> **Exercise details**: Go through the data line by line. Copy each one holding the string "capsule".
*** Opening of Available records ***
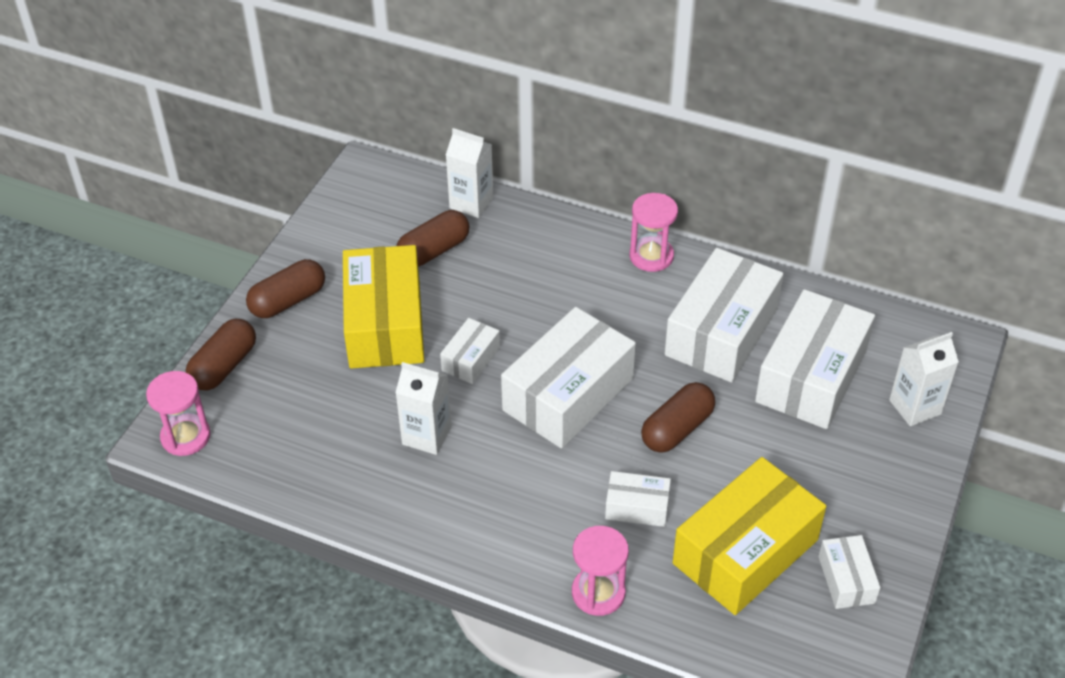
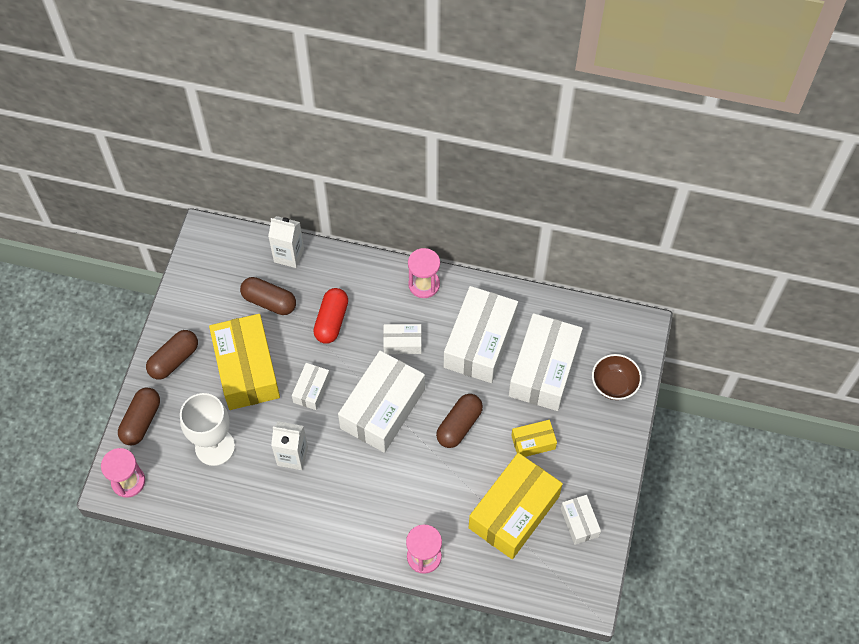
camera: 10 degrees left, 15 degrees up
brown capsule [396,210,470,267] -> brown capsule turned 75 degrees clockwise [240,277,296,315]
white box [605,471,671,527] -> white box moved to [383,324,422,354]
white carton [889,332,959,426] -> brown bowl [592,354,642,400]
none -> white goblet [180,393,235,466]
none -> red capsule [313,288,348,344]
none -> yellow box [511,420,557,457]

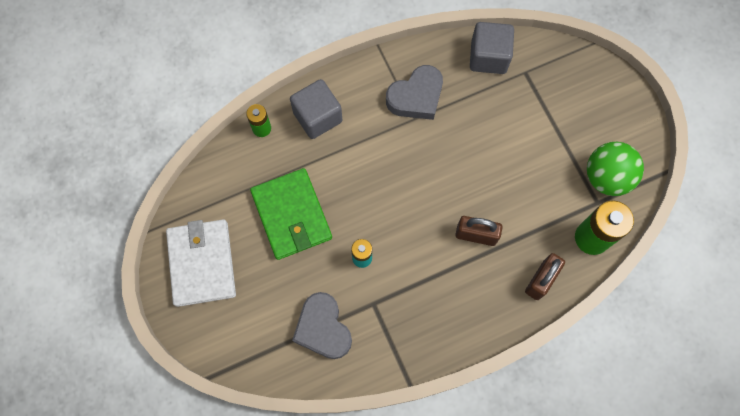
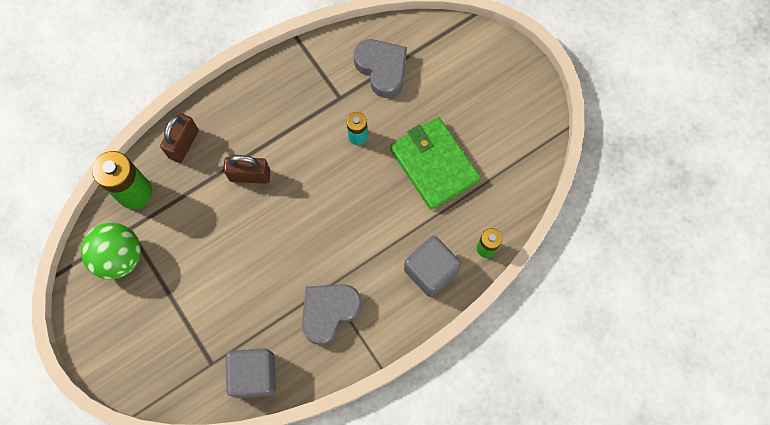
camera: 170 degrees right, 0 degrees up
white wallet [166,219,236,307] -> none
*** Close of Available records ***
> **Task result**:
brown capsule [396,210,470,267] -> brown capsule turned 75 degrees clockwise [240,277,296,315]
none -> red capsule [313,288,348,344]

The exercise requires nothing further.